> [EXERCISE]
Your output should be the complete listing, word for word, with no pictures in it.

> [AVAILABLE DATA]
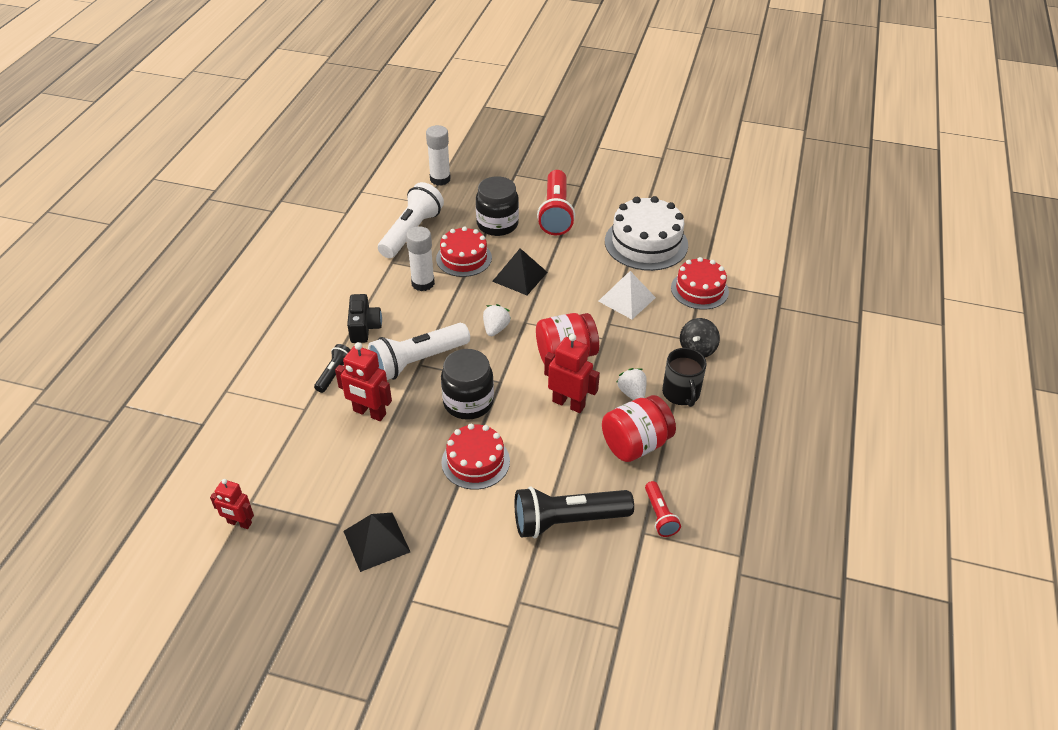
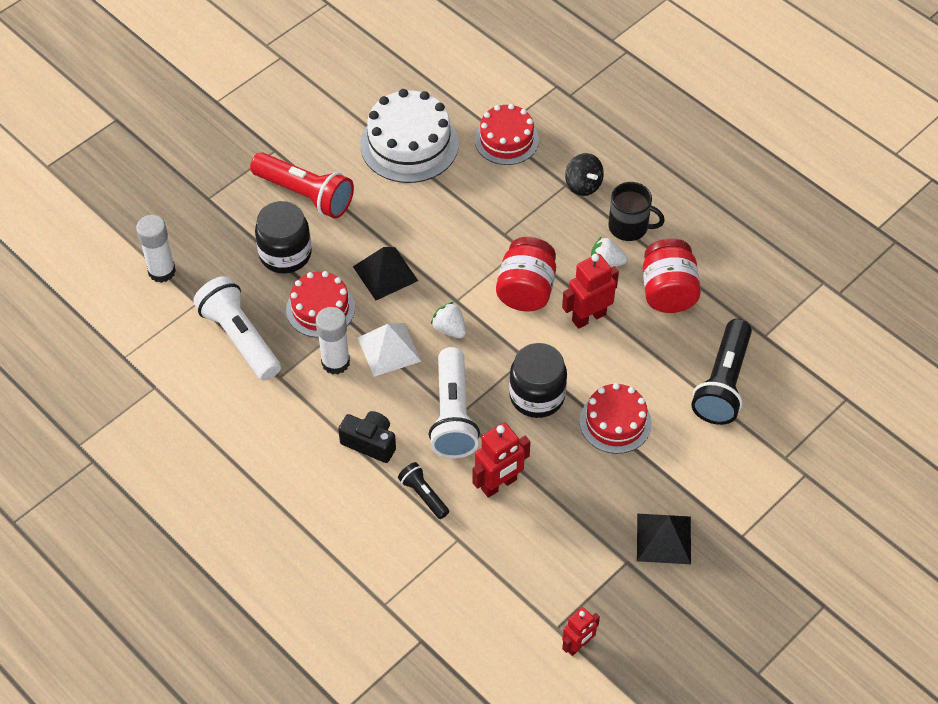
camera: 60 degrees left, 10 degrees up
(627, 299) = (480, 203): white pyramid -> white pyramid (389, 349)
(660, 515) = (754, 315): red flashlight -> none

> [SOLUTION]
camera: 60 degrees left, 10 degrees up
(627, 299) = (480, 203): white pyramid -> white pyramid (389, 349)
(660, 515) = (754, 315): red flashlight -> none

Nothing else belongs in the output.